A word-for-word copy of the entries below is required.
#### PROVIDED RECORDS
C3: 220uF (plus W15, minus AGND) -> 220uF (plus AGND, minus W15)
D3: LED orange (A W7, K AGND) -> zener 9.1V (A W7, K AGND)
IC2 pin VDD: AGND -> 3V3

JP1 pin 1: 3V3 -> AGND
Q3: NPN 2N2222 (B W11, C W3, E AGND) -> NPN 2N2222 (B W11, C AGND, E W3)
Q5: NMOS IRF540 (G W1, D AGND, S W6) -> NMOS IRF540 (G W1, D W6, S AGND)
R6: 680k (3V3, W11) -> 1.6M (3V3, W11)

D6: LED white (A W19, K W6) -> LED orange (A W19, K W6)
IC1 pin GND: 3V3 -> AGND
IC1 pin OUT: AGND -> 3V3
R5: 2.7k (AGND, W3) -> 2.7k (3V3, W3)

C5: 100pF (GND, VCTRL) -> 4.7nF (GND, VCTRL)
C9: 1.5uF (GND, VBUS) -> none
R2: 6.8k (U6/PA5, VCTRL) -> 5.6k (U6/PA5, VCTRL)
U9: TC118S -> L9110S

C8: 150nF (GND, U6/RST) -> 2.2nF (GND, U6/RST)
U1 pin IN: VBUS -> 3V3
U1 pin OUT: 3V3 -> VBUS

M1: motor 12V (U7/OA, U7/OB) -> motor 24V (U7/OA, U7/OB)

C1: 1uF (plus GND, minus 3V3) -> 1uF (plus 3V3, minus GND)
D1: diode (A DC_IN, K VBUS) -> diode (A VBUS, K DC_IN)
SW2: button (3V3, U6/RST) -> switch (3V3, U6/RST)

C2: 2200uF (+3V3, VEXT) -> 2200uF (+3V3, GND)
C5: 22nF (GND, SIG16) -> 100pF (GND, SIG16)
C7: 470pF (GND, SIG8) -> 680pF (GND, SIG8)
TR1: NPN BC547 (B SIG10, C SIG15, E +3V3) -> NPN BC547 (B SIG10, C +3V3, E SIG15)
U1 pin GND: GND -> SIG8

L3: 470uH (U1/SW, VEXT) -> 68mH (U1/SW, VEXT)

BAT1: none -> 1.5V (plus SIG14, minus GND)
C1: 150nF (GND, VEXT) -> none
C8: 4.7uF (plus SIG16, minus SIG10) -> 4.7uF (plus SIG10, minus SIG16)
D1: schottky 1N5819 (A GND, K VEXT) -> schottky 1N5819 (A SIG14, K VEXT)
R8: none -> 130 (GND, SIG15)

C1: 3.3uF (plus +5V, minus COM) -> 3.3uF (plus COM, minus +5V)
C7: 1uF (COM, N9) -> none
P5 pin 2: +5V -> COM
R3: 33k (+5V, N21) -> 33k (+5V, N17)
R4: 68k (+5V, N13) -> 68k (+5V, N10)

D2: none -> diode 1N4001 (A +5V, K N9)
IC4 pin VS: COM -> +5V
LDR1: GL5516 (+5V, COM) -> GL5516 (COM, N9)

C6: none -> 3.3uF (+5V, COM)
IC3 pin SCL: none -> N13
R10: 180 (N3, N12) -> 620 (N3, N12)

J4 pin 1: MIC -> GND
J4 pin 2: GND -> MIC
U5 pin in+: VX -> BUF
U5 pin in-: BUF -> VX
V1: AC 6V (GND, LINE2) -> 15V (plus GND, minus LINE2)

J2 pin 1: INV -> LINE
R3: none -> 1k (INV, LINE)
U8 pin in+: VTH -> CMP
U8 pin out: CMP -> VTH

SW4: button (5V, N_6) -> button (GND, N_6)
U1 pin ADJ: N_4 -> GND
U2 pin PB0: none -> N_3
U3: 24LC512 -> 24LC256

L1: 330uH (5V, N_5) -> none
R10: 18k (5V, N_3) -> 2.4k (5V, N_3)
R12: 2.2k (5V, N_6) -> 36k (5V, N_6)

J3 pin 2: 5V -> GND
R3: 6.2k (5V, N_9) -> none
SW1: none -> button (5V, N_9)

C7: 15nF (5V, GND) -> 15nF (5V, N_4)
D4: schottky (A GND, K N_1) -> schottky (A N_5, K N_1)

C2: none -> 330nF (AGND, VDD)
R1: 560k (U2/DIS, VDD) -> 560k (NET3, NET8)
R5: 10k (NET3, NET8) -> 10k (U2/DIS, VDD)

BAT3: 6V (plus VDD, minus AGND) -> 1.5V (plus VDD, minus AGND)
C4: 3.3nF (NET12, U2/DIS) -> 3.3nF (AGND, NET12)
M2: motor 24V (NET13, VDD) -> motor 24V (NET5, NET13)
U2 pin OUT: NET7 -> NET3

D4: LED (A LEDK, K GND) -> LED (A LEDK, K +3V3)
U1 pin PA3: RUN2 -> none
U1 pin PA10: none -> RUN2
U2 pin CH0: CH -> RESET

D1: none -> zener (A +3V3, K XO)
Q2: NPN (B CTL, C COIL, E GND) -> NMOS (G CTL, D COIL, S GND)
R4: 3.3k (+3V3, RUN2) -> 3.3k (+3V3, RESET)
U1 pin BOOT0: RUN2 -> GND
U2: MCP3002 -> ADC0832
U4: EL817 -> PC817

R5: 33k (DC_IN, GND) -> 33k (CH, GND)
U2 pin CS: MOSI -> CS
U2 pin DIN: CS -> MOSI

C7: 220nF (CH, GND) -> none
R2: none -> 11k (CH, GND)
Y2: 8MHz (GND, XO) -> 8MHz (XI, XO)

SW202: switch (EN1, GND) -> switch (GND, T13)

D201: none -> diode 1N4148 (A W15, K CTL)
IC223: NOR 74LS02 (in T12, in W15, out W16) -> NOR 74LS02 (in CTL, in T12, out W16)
########
* **OUTPUT OF THE EXERCISE**
C3: 220uF (plus W15, minus AGND) -> 220uF (plus AGND, minus W15)
D3: LED orange (A W7, K AGND) -> zener 9.1V (A W7, K AGND)
IC2 pin VDD: AGND -> 3V3

JP1 pin 1: 3V3 -> AGND
Q3: NPN 2N2222 (B W11, C W3, E AGND) -> NPN 2N2222 (B W11, C AGND, E W3)
Q5: NMOS IRF540 (G W1, D AGND, S W6) -> NMOS IRF540 (G W1, D W6, S AGND)
R6: 680k (3V3, W11) -> 1.6M (3V3, W11)

D6: LED white (A W19, K W6) -> LED orange (A W19, K W6)
IC1 pin GND: 3V3 -> AGND
IC1 pin OUT: AGND -> 3V3
R5: 2.7k (AGND, W3) -> 2.7k (3V3, W3)

C5: 100pF (GND, VCTRL) -> 4.7nF (GND, VCTRL)
C9: 1.5uF (GND, VBUS) -> none
R2: 6.8k (U6/PA5, VCTRL) -> 5.6k (U6/PA5, VCTRL)
U9: TC118S -> L9110S

C8: 150nF (GND, U6/RST) -> 2.2nF (GND, U6/RST)
U1 pin IN: VBUS -> 3V3
U1 pin OUT: 3V3 -> VBUS

M1: motor 12V (U7/OA, U7/OB) -> motor 24V (U7/OA, U7/OB)

C1: 1uF (plus GND, minus 3V3) -> 1uF (plus 3V3, minus GND)
D1: diode (A DC_IN, K VBUS) -> diode (A VBUS, K DC_IN)
SW2: button (3V3, U6/RST) -> switch (3V3, U6/RST)

C2: 2200uF (+3V3, VEXT) -> 2200uF (+3V3, GND)
C5: 22nF (GND, SIG16) -> 100pF (GND, SIG16)
C7: 470pF (GND, SIG8) -> 680pF (GND, SIG8)
TR1: NPN BC547 (B SIG10, C SIG15, E +3V3) -> NPN BC547 (B SIG10, C +3V3, E SIG15)
U1 pin GND: GND -> SIG8

L3: 470uH (U1/SW, VEXT) -> 68mH (U1/SW, VEXT)

BAT1: none -> 1.5V (plus SIG14, minus GND)
C1: 150nF (GND, VEXT) -> none
C8: 4.7uF (plus SIG16, minus SIG10) -> 4.7uF (plus SIG10, minus SIG16)
D1: schottky 1N5819 (A GND, K VEXT) -> schottky 1N5819 (A SIG14, K VEXT)
R8: none -> 130 (GND, SIG15)

C1: 3.3uF (plus +5V, minus COM) -> 3.3uF (plus COM, minus +5V)
C7: 1uF (COM, N9) -> none
P5 pin 2: +5V -> COM
R3: 33k (+5V, N21) -> 33k (+5V, N17)
R4: 68k (+5V, N13) -> 68k (+5V, N10)

D2: none -> diode 1N4001 (A +5V, K N9)
IC4 pin VS: COM -> +5V
LDR1: GL5516 (+5V, COM) -> GL5516 (COM, N9)

C6: none -> 3.3uF (+5V, COM)
IC3 pin SCL: none -> N13
R10: 180 (N3, N12) -> 620 (N3, N12)

J4 pin 1: MIC -> GND
J4 pin 2: GND -> MIC
U5 pin in+: VX -> BUF
U5 pin in-: BUF -> VX
V1: AC 6V (GND, LINE2) -> 15V (plus GND, minus LINE2)

J2 pin 1: INV -> LINE
R3: none -> 1k (INV, LINE)
U8 pin in+: VTH -> CMP
U8 pin out: CMP -> VTH

SW4: button (5V, N_6) -> button (GND, N_6)
U1 pin ADJ: N_4 -> GND
U2 pin PB0: none -> N_3
U3: 24LC512 -> 24LC256

L1: 330uH (5V, N_5) -> none
R10: 18k (5V, N_3) -> 2.4k (5V, N_3)
R12: 2.2k (5V, N_6) -> 36k (5V, N_6)

J3 pin 2: 5V -> GND
R3: 6.2k (5V, N_9) -> none
SW1: none -> button (5V, N_9)

C7: 15nF (5V, GND) -> 15nF (5V, N_4)
D4: schottky (A GND, K N_1) -> schottky (A N_5, K N_1)

C2: none -> 330nF (AGND, VDD)
R1: 560k (U2/DIS, VDD) -> 560k (NET3, NET8)
R5: 10k (NET3, NET8) -> 10k (U2/DIS, VDD)

BAT3: 6V (plus VDD, minus AGND) -> 1.5V (plus VDD, minus AGND)
C4: 3.3nF (NET12, U2/DIS) -> 3.3nF (AGND, NET12)
M2: motor 24V (NET13, VDD) -> motor 24V (NET5, NET13)
U2 pin OUT: NET7 -> NET3

D4: LED (A LEDK, K GND) -> LED (A LEDK, K +3V3)
U1 pin PA3: RUN2 -> none
U1 pin PA10: none -> RUN2
U2 pin CH0: CH -> RESET

D1: none -> zener (A +3V3, K XO)
Q2: NPN (B CTL, C COIL, E GND) -> NMOS (G CTL, D COIL, S GND)
R4: 3.3k (+3V3, RUN2) -> 3.3k (+3V3, RESET)
U1 pin BOOT0: RUN2 -> GND
U2: MCP3002 -> ADC0832
U4: EL817 -> PC817

R5: 33k (DC_IN, GND) -> 33k (CH, GND)
U2 pin CS: MOSI -> CS
U2 pin DIN: CS -> MOSI

C7: 220nF (CH, GND) -> none
R2: none -> 11k (CH, GND)
Y2: 8MHz (GND, XO) -> 8MHz (XI, XO)

SW202: switch (EN1, GND) -> switch (GND, T13)

D201: none -> diode 1N4148 (A W15, K CTL)
IC223: NOR 74LS02 (in T12, in W15, out W16) -> NOR 74LS02 (in CTL, in T12, out W16)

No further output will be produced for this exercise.